--- AIM OF THE EXERCISE ---
Nothing but the lines holding the string "white" should appear in the answer. Copy them from the entries.

--- EXTRACTED ENTRIES ---
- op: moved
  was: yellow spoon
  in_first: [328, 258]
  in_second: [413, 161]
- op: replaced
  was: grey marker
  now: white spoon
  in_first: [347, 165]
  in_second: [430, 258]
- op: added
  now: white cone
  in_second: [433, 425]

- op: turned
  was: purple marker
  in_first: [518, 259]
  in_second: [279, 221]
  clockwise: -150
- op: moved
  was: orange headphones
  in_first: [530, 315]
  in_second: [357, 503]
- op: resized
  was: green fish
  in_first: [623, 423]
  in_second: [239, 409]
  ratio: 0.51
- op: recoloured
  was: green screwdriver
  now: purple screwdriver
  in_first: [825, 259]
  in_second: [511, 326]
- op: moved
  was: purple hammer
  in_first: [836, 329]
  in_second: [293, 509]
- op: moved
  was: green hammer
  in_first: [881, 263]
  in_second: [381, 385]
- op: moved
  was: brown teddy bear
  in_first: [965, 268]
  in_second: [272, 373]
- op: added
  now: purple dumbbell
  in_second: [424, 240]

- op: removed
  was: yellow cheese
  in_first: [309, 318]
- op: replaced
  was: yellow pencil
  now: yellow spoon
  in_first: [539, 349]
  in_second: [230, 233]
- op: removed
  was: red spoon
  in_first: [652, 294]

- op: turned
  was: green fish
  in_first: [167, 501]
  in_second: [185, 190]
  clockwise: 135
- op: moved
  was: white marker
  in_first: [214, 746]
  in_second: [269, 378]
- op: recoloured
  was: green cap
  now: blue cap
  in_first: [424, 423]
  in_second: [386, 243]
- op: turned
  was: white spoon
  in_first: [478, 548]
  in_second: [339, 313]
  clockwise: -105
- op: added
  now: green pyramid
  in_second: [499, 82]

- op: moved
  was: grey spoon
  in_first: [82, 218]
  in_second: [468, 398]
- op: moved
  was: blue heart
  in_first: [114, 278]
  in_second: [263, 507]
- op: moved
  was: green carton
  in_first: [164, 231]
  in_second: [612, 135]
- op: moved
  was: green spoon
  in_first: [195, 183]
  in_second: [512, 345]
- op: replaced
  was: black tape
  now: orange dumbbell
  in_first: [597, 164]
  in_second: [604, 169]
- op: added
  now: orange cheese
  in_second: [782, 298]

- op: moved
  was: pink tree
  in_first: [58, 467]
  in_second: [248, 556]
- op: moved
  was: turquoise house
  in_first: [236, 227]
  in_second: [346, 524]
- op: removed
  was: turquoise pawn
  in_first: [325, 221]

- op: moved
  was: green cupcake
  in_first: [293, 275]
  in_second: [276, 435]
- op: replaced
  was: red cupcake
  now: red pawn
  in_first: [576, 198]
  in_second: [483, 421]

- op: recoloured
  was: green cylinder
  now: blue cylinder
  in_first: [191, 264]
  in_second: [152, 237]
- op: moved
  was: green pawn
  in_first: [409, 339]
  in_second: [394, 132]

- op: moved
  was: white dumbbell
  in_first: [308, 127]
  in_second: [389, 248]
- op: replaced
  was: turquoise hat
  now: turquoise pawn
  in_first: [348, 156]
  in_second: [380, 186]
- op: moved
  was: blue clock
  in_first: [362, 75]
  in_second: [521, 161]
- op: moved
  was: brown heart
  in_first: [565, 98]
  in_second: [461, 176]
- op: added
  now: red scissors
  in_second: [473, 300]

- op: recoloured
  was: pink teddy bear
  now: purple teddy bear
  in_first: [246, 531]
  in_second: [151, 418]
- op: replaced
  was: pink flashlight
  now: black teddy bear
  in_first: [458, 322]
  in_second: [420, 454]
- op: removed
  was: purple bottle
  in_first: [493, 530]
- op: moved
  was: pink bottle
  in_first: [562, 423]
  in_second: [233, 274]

--- RESPONSE TO THIS TASK ---
  now: white spoon
  now: white cone
  was: white marker
  was: white spoon
  was: white dumbbell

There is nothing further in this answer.